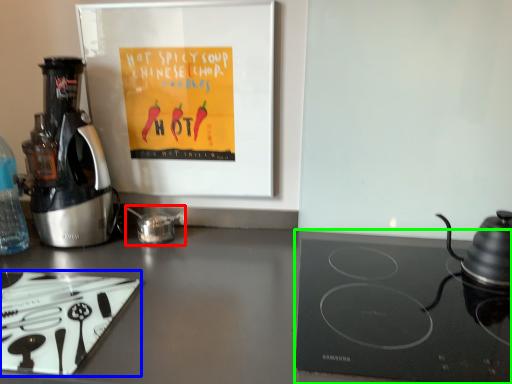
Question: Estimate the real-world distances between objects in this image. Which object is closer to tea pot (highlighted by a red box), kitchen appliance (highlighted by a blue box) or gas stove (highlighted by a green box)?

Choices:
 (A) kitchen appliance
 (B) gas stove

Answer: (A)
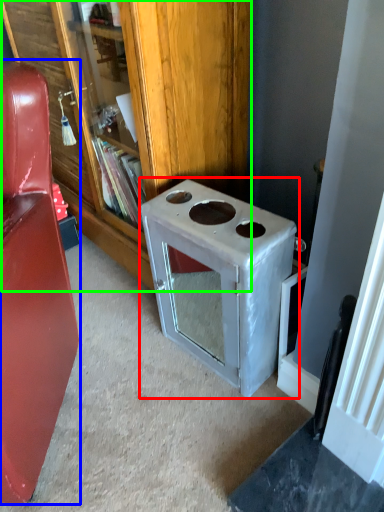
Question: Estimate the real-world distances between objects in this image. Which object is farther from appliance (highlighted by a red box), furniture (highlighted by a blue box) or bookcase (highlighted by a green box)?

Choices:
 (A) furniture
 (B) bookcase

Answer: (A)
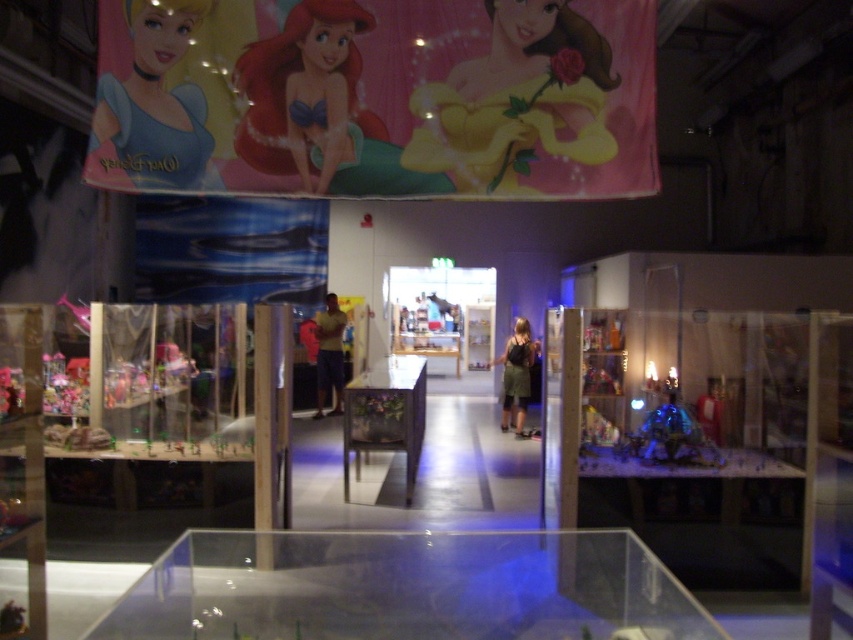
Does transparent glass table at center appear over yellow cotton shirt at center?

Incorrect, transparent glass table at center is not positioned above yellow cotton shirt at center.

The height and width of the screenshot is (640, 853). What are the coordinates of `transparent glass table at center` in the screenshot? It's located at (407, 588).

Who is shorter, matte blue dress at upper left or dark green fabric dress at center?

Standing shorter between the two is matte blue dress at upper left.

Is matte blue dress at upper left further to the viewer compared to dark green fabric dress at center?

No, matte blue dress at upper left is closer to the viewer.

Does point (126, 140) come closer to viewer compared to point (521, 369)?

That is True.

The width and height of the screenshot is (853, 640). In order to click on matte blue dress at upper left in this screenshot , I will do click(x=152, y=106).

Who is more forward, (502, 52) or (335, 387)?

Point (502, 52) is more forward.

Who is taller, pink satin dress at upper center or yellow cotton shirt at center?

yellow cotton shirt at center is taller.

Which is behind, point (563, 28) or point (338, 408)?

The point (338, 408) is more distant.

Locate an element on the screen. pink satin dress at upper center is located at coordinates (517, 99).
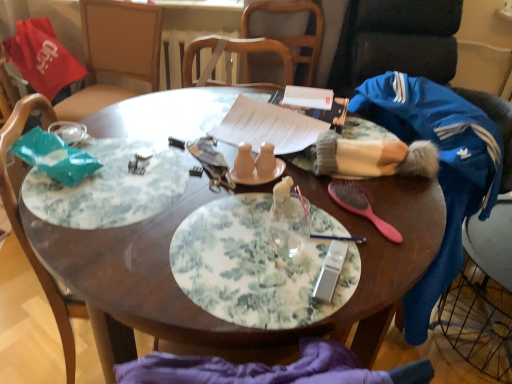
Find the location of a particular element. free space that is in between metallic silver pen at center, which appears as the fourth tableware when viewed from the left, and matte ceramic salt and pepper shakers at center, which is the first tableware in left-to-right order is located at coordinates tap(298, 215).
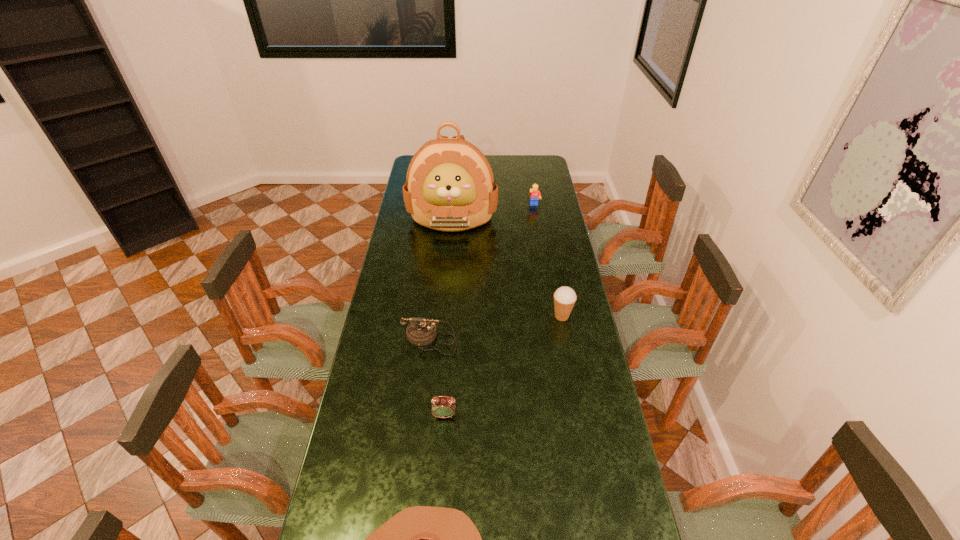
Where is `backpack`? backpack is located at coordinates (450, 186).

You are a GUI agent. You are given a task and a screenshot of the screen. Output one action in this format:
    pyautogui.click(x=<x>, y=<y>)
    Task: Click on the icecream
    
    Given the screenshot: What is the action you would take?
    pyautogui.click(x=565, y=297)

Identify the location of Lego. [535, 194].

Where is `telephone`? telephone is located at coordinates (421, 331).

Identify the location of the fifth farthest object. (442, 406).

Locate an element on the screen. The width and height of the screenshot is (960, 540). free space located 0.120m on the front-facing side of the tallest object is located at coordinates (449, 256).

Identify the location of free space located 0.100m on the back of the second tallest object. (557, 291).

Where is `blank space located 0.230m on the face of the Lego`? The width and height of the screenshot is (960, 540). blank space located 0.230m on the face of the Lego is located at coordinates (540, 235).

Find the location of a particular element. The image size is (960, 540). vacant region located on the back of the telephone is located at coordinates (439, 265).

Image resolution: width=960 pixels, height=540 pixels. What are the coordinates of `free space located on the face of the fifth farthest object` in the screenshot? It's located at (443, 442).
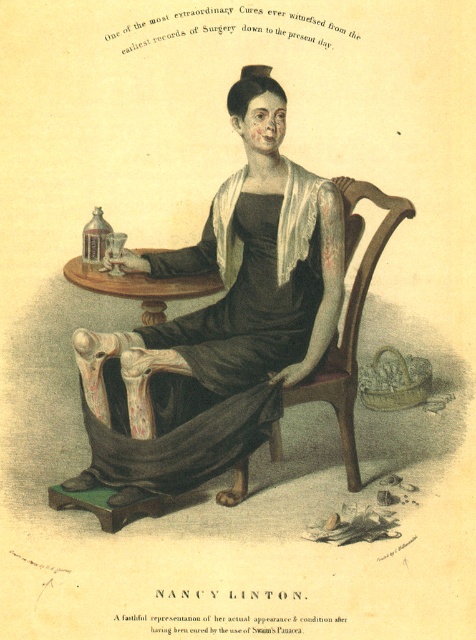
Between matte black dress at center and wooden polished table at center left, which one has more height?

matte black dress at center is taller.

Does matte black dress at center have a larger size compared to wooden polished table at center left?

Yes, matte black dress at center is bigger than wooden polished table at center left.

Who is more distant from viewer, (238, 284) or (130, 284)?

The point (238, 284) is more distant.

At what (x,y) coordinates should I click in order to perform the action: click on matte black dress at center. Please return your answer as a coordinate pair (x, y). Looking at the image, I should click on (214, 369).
☆ ☆ ☆ ☆ ☆
Reproduce the full listing above verbatim, line for line, omitting the picture placeholders.

Question: Estimate the real-world distances between objects in this image. Which object is closer to tea pot (highlighted by a red box), kitchen appliance (highlighted by a blue box) or gas stove (highlighted by a green box)?

Choices:
 (A) kitchen appliance
 (B) gas stove

Answer: (A)
Question: Estimate the real-world distances between objects in this image. Which object is farther from appliance (highlighted by a red box), furniture (highlighted by a blue box) or bookcase (highlighted by a green box)?

Choices:
 (A) furniture
 (B) bookcase

Answer: (A)
Does transparent glass table at center appear over yellow cotton shirt at center?

Incorrect, transparent glass table at center is not positioned above yellow cotton shirt at center.

The height and width of the screenshot is (640, 853). What are the coordinates of `transparent glass table at center` in the screenshot? It's located at (407, 588).

Who is shorter, matte blue dress at upper left or dark green fabric dress at center?

Standing shorter between the two is matte blue dress at upper left.

Is matte blue dress at upper left further to the viewer compared to dark green fabric dress at center?

No, matte blue dress at upper left is closer to the viewer.

Does point (126, 140) come closer to viewer compared to point (521, 369)?

That is True.

The width and height of the screenshot is (853, 640). In order to click on matte blue dress at upper left in this screenshot , I will do click(x=152, y=106).

Who is more forward, (502, 52) or (335, 387)?

Point (502, 52) is more forward.

Who is taller, pink satin dress at upper center or yellow cotton shirt at center?

yellow cotton shirt at center is taller.

Which is behind, point (563, 28) or point (338, 408)?

The point (338, 408) is more distant.

Locate an element on the screen. pink satin dress at upper center is located at coordinates (517, 99).
Find the location of a particular element. free space that is in between metallic silver pen at center, which appears as the fourth tableware when viewed from the left, and matte ceramic salt and pepper shakers at center, which is the first tableware in left-to-right order is located at coordinates tap(298, 215).
Where is `backpack`? backpack is located at coordinates (450, 186).

You are a GUI agent. You are given a task and a screenshot of the screen. Output one action in this format:
    pyautogui.click(x=<x>, y=<y>)
    Task: Click on the icecream
    
    Given the screenshot: What is the action you would take?
    pyautogui.click(x=565, y=297)

Identify the location of Lego. [535, 194].

Where is `telephone`? telephone is located at coordinates (421, 331).

Identify the location of the fifth farthest object. (442, 406).

Locate an element on the screen. The width and height of the screenshot is (960, 540). free space located 0.120m on the front-facing side of the tallest object is located at coordinates (449, 256).

Identify the location of free space located 0.100m on the back of the second tallest object. (557, 291).

Where is `blank space located 0.230m on the face of the Lego`? The width and height of the screenshot is (960, 540). blank space located 0.230m on the face of the Lego is located at coordinates (540, 235).

Find the location of a particular element. The image size is (960, 540). vacant region located on the back of the telephone is located at coordinates (439, 265).

Image resolution: width=960 pixels, height=540 pixels. What are the coordinates of `free space located on the face of the fifth farthest object` in the screenshot? It's located at (443, 442).
Between matte black dress at center and wooden polished table at center left, which one has more height?

matte black dress at center is taller.

Does matte black dress at center have a larger size compared to wooden polished table at center left?

Yes, matte black dress at center is bigger than wooden polished table at center left.

Who is more distant from viewer, (238, 284) or (130, 284)?

The point (238, 284) is more distant.

At what (x,y) coordinates should I click in order to perform the action: click on matte black dress at center. Please return your answer as a coordinate pair (x, y). Looking at the image, I should click on (214, 369).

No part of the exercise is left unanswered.